Could you write out the line containing "(232, 233) = (665, 684): grey" and all the lines below it in the data, exactly, through the final one and nothing else?
DATA BELOW section start
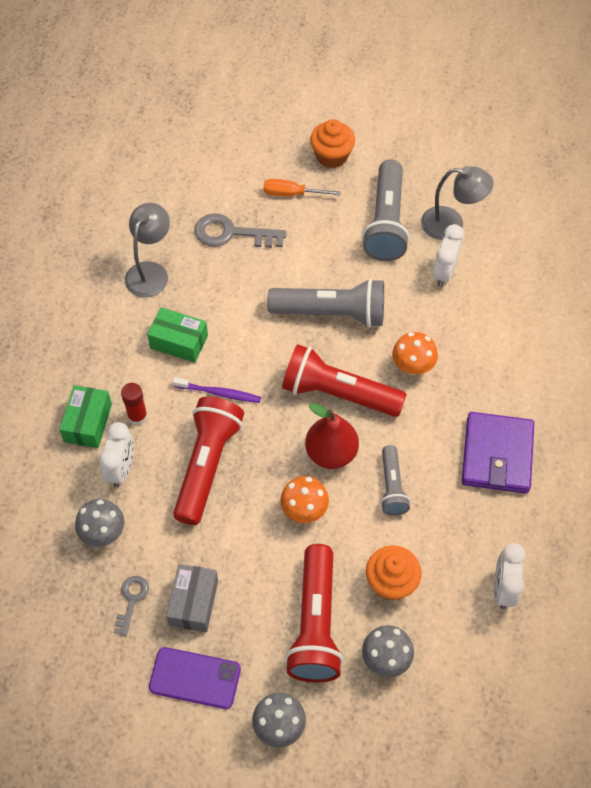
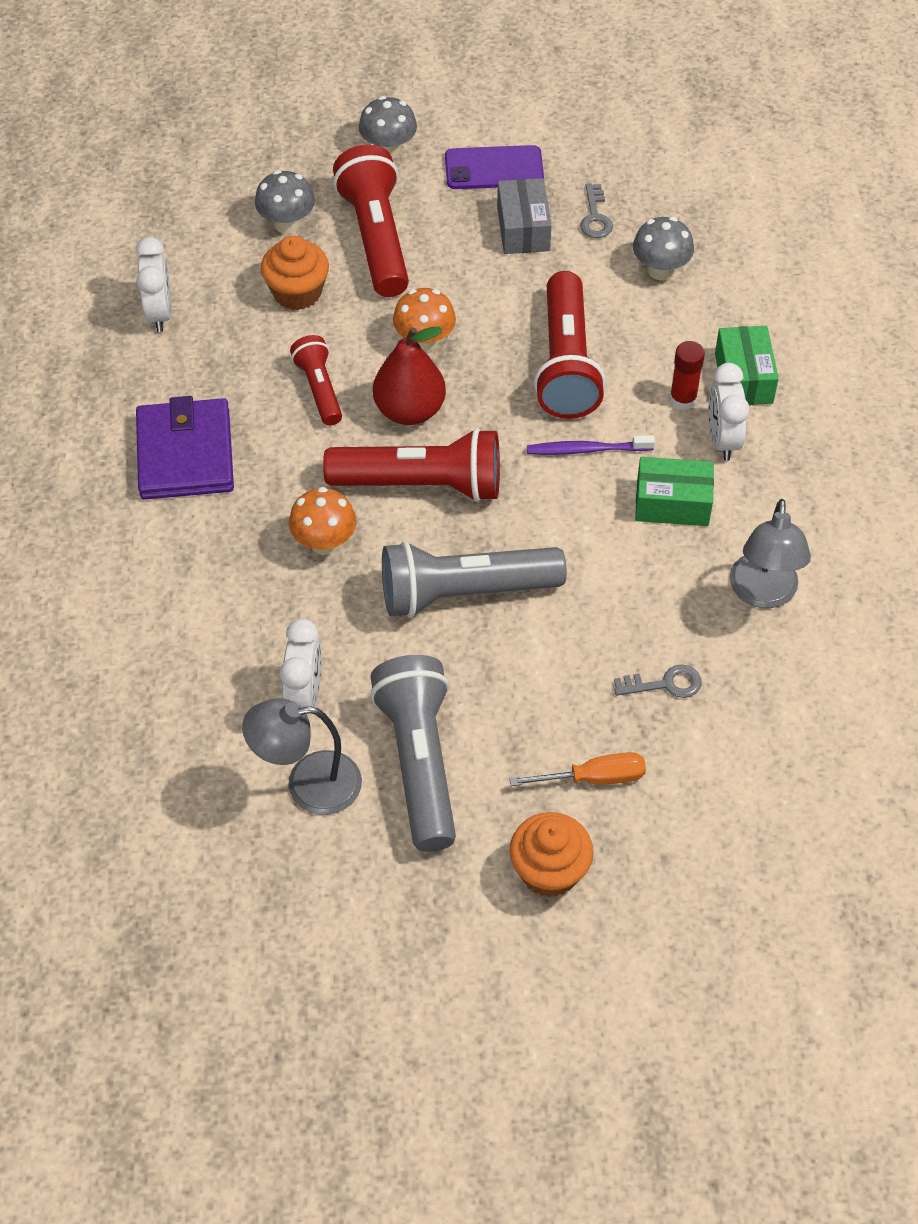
camera: 165 degrees right, 5 degrees down
(121, 469) = (673, 337): white clock -> white clock (722, 440)
(232, 233) = (665, 684): grey key -> grey key, size x0.57
(392, 487) = (319, 389): grey flashlight -> red flashlight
DATA BELOW section end
[ANSWER]:
(232, 233) = (665, 684): grey key -> grey key, size x0.57
(392, 487) = (319, 389): grey flashlight -> red flashlight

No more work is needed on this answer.